Exercise material
□ □ □ □ □
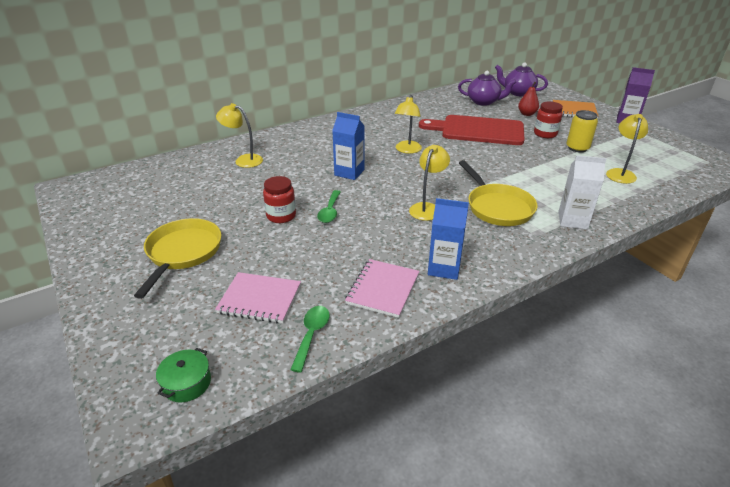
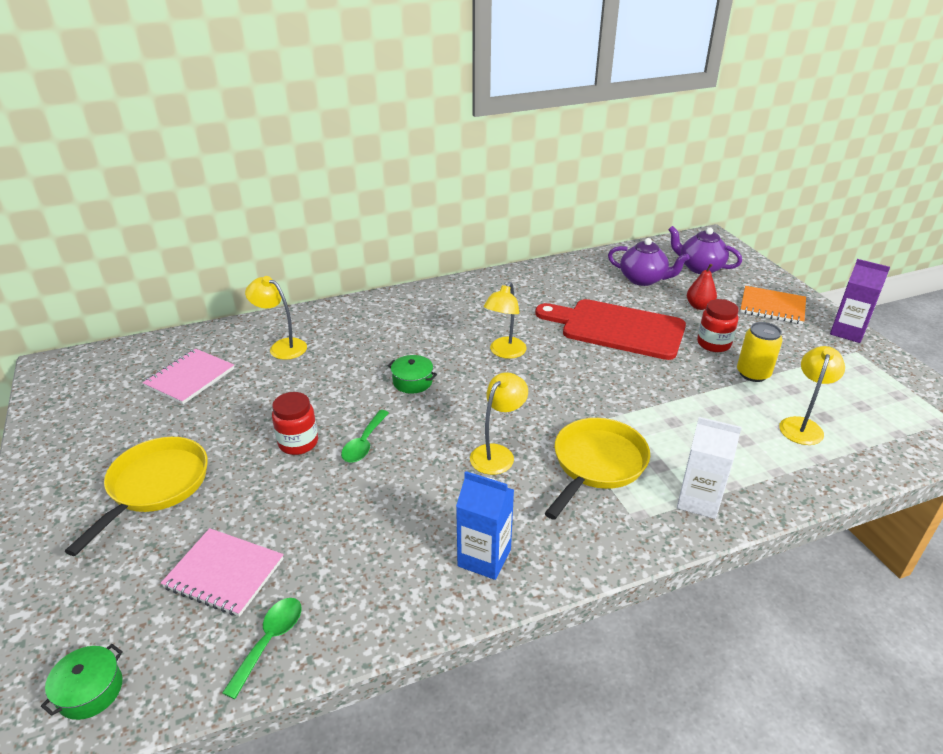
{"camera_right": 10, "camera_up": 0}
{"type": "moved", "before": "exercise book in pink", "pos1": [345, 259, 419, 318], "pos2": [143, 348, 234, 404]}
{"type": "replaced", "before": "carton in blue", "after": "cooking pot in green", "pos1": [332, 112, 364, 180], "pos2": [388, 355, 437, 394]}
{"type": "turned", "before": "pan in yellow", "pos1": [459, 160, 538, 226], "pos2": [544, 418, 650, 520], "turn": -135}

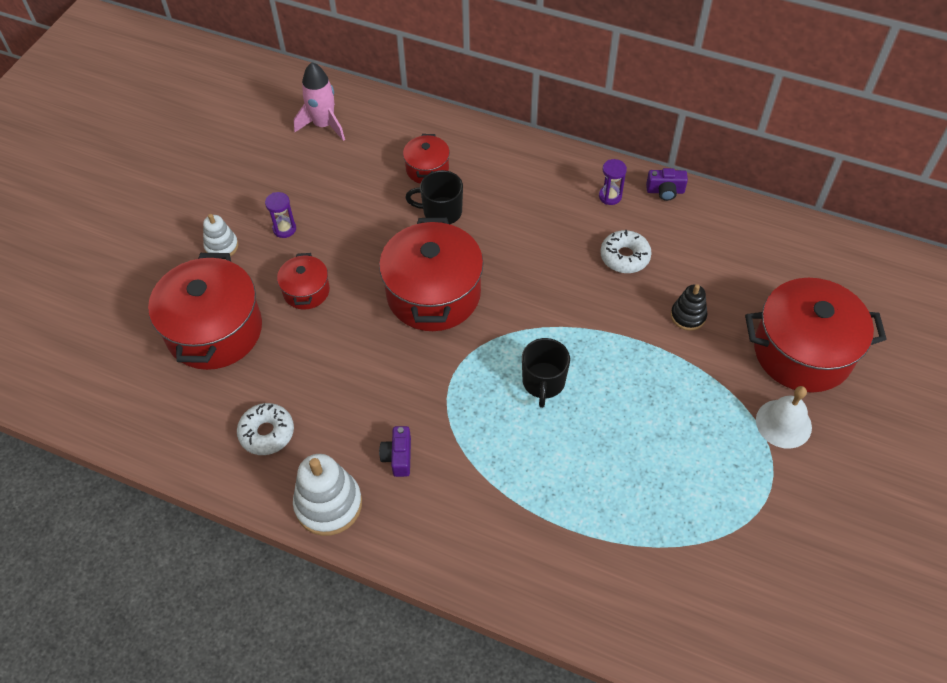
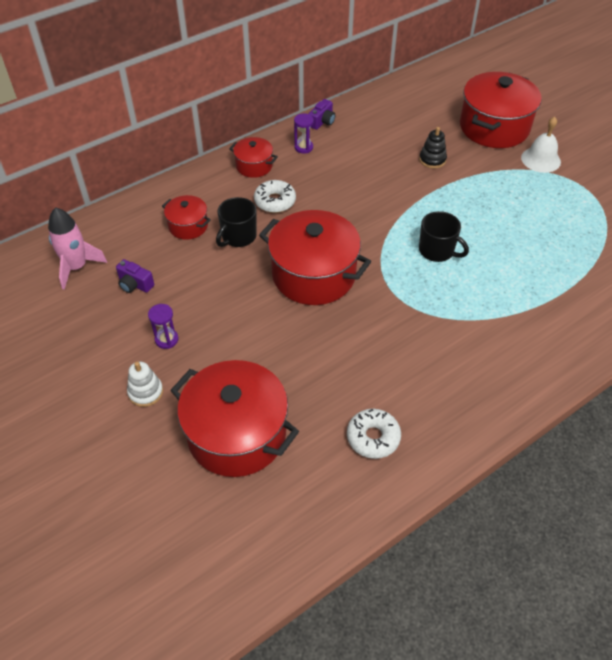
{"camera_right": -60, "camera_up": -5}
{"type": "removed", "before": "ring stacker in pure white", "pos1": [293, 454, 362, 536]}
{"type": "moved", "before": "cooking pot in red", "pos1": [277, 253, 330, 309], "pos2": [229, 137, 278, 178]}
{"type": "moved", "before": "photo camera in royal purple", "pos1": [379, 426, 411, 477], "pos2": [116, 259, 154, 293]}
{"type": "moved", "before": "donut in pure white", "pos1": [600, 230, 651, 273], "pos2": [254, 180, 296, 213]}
□ □ □ □ □
What you have to do
The word "type" occurs on some lines of the entries. Work out how many such lines there are and reply with the number alone.

Solution for this problem
7